## [HOW TO COMPLETE THIS TASK]
Set down the entries exactly as they appear, apart from the images, which stay out.

--- --- ---

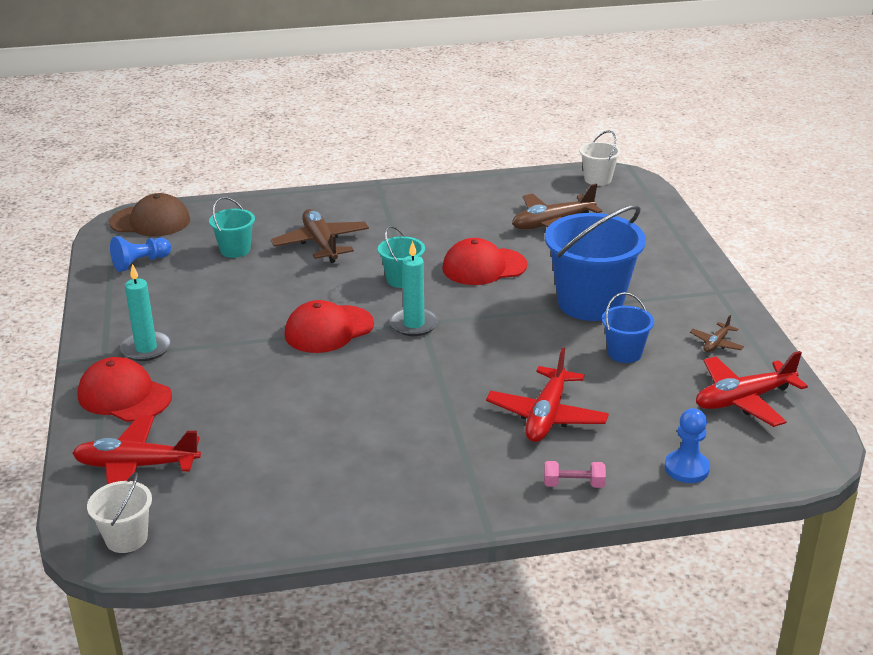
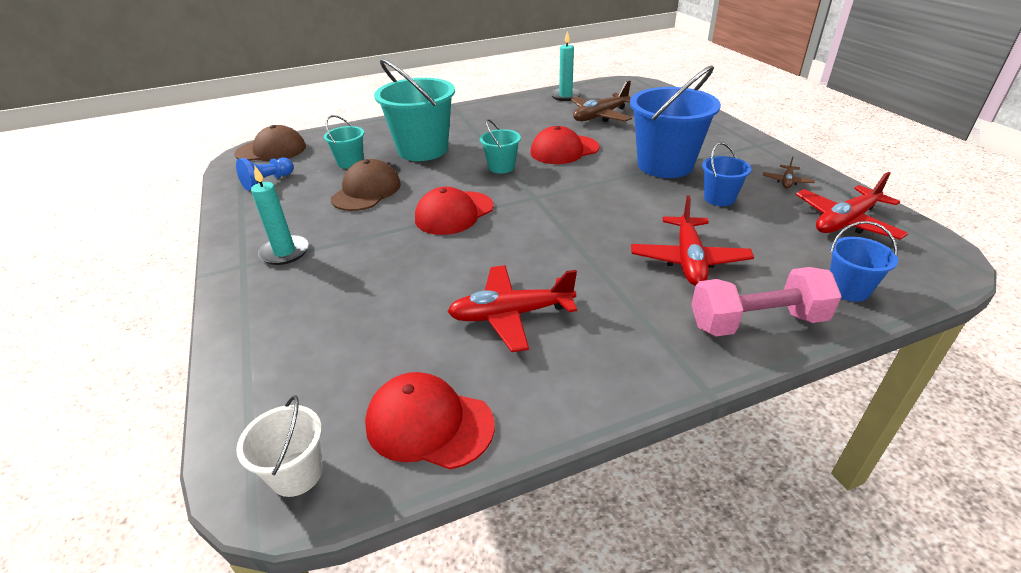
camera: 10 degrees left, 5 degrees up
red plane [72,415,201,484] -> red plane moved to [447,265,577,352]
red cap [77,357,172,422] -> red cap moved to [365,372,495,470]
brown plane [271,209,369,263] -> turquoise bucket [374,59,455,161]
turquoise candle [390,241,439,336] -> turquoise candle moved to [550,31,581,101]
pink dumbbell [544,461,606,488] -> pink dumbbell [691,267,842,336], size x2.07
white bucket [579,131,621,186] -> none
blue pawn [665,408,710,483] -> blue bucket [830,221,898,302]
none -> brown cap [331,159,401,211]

--- --- ---

## [SOLUTION FOR THIS EXERCISE]
camera: 10 degrees left, 5 degrees up
red plane [72,415,201,484] -> red plane moved to [447,265,577,352]
red cap [77,357,172,422] -> red cap moved to [365,372,495,470]
brown plane [271,209,369,263] -> turquoise bucket [374,59,455,161]
turquoise candle [390,241,439,336] -> turquoise candle moved to [550,31,581,101]
pink dumbbell [544,461,606,488] -> pink dumbbell [691,267,842,336], size x2.07
white bucket [579,131,621,186] -> none
blue pawn [665,408,710,483] -> blue bucket [830,221,898,302]
none -> brown cap [331,159,401,211]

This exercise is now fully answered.